> _Task directions_: What is needed here is an exact transcription of all the entries.

> _Source data_:
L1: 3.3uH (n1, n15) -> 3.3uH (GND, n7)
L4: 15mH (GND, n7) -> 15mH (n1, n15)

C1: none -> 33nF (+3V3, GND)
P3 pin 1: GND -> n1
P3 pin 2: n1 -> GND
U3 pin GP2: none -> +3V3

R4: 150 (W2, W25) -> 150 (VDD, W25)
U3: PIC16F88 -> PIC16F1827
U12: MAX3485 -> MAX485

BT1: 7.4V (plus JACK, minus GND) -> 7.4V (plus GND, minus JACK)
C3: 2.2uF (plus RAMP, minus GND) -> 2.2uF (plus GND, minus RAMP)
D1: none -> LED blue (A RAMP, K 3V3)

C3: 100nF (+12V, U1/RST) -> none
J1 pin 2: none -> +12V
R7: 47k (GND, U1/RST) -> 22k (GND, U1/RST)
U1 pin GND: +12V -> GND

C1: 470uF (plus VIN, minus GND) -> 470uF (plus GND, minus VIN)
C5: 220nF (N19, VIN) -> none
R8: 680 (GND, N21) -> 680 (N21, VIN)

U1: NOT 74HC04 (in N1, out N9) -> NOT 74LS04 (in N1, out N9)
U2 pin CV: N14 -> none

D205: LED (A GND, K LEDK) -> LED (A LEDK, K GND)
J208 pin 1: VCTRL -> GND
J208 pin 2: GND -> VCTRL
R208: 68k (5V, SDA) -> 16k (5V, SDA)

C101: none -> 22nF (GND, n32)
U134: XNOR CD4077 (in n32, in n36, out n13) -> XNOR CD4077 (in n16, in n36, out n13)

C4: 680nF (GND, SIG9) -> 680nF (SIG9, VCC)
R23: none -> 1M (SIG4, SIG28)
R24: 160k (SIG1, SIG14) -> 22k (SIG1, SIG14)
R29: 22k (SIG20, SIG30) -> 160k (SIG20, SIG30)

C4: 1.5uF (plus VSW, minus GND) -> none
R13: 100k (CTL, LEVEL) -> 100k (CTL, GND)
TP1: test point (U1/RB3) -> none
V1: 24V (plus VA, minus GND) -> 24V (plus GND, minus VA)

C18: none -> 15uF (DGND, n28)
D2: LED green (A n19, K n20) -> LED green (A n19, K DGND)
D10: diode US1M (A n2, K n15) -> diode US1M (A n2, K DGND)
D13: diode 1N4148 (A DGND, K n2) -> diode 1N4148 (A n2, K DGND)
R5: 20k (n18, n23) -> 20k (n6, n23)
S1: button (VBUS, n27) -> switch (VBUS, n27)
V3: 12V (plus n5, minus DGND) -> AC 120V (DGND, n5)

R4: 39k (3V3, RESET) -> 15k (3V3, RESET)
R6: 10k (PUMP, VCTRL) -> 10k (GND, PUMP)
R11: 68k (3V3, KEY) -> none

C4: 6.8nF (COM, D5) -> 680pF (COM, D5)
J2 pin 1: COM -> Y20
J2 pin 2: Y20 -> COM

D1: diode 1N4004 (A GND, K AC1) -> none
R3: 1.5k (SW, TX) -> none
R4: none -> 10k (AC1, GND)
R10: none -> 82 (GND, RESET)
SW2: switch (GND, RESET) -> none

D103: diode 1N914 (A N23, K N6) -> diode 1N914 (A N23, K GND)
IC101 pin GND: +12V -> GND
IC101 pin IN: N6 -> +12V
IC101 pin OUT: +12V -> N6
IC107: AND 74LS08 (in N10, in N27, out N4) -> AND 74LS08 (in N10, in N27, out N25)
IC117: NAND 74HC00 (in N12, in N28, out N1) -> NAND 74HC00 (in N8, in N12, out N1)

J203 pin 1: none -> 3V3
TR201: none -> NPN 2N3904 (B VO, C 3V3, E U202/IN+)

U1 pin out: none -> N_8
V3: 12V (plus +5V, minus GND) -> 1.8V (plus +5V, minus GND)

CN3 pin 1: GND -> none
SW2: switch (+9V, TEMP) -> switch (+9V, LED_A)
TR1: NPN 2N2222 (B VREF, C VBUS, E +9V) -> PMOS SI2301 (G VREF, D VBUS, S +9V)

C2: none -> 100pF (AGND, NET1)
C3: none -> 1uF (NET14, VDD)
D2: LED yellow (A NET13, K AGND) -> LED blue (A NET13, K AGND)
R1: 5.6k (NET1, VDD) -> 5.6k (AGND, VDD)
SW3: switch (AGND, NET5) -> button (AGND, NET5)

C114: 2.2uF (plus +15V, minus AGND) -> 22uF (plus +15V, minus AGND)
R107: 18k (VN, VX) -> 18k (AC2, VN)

> _Output below_:
L1: 3.3uH (n1, n15) -> 3.3uH (GND, n7)
L4: 15mH (GND, n7) -> 15mH (n1, n15)

C1: none -> 33nF (+3V3, GND)
P3 pin 1: GND -> n1
P3 pin 2: n1 -> GND
U3 pin GP2: none -> +3V3

R4: 150 (W2, W25) -> 150 (VDD, W25)
U3: PIC16F88 -> PIC16F1827
U12: MAX3485 -> MAX485

BT1: 7.4V (plus JACK, minus GND) -> 7.4V (plus GND, minus JACK)
C3: 2.2uF (plus RAMP, minus GND) -> 2.2uF (plus GND, minus RAMP)
D1: none -> LED blue (A RAMP, K 3V3)

C3: 100nF (+12V, U1/RST) -> none
J1 pin 2: none -> +12V
R7: 47k (GND, U1/RST) -> 22k (GND, U1/RST)
U1 pin GND: +12V -> GND

C1: 470uF (plus VIN, minus GND) -> 470uF (plus GND, minus VIN)
C5: 220nF (N19, VIN) -> none
R8: 680 (GND, N21) -> 680 (N21, VIN)

U1: NOT 74HC04 (in N1, out N9) -> NOT 74LS04 (in N1, out N9)
U2 pin CV: N14 -> none

D205: LED (A GND, K LEDK) -> LED (A LEDK, K GND)
J208 pin 1: VCTRL -> GND
J208 pin 2: GND -> VCTRL
R208: 68k (5V, SDA) -> 16k (5V, SDA)

C101: none -> 22nF (GND, n32)
U134: XNOR CD4077 (in n32, in n36, out n13) -> XNOR CD4077 (in n16, in n36, out n13)

C4: 680nF (GND, SIG9) -> 680nF (SIG9, VCC)
R23: none -> 1M (SIG4, SIG28)
R24: 160k (SIG1, SIG14) -> 22k (SIG1, SIG14)
R29: 22k (SIG20, SIG30) -> 160k (SIG20, SIG30)

C4: 1.5uF (plus VSW, minus GND) -> none
R13: 100k (CTL, LEVEL) -> 100k (CTL, GND)
TP1: test point (U1/RB3) -> none
V1: 24V (plus VA, minus GND) -> 24V (plus GND, minus VA)

C18: none -> 15uF (DGND, n28)
D2: LED green (A n19, K n20) -> LED green (A n19, K DGND)
D10: diode US1M (A n2, K n15) -> diode US1M (A n2, K DGND)
D13: diode 1N4148 (A DGND, K n2) -> diode 1N4148 (A n2, K DGND)
R5: 20k (n18, n23) -> 20k (n6, n23)
S1: button (VBUS, n27) -> switch (VBUS, n27)
V3: 12V (plus n5, minus DGND) -> AC 120V (DGND, n5)

R4: 39k (3V3, RESET) -> 15k (3V3, RESET)
R6: 10k (PUMP, VCTRL) -> 10k (GND, PUMP)
R11: 68k (3V3, KEY) -> none

C4: 6.8nF (COM, D5) -> 680pF (COM, D5)
J2 pin 1: COM -> Y20
J2 pin 2: Y20 -> COM

D1: diode 1N4004 (A GND, K AC1) -> none
R3: 1.5k (SW, TX) -> none
R4: none -> 10k (AC1, GND)
R10: none -> 82 (GND, RESET)
SW2: switch (GND, RESET) -> none

D103: diode 1N914 (A N23, K N6) -> diode 1N914 (A N23, K GND)
IC101 pin GND: +12V -> GND
IC101 pin IN: N6 -> +12V
IC101 pin OUT: +12V -> N6
IC107: AND 74LS08 (in N10, in N27, out N4) -> AND 74LS08 (in N10, in N27, out N25)
IC117: NAND 74HC00 (in N12, in N28, out N1) -> NAND 74HC00 (in N8, in N12, out N1)

J203 pin 1: none -> 3V3
TR201: none -> NPN 2N3904 (B VO, C 3V3, E U202/IN+)

U1 pin out: none -> N_8
V3: 12V (plus +5V, minus GND) -> 1.8V (plus +5V, minus GND)

CN3 pin 1: GND -> none
SW2: switch (+9V, TEMP) -> switch (+9V, LED_A)
TR1: NPN 2N2222 (B VREF, C VBUS, E +9V) -> PMOS SI2301 (G VREF, D VBUS, S +9V)

C2: none -> 100pF (AGND, NET1)
C3: none -> 1uF (NET14, VDD)
D2: LED yellow (A NET13, K AGND) -> LED blue (A NET13, K AGND)
R1: 5.6k (NET1, VDD) -> 5.6k (AGND, VDD)
SW3: switch (AGND, NET5) -> button (AGND, NET5)

C114: 2.2uF (plus +15V, minus AGND) -> 22uF (plus +15V, minus AGND)
R107: 18k (VN, VX) -> 18k (AC2, VN)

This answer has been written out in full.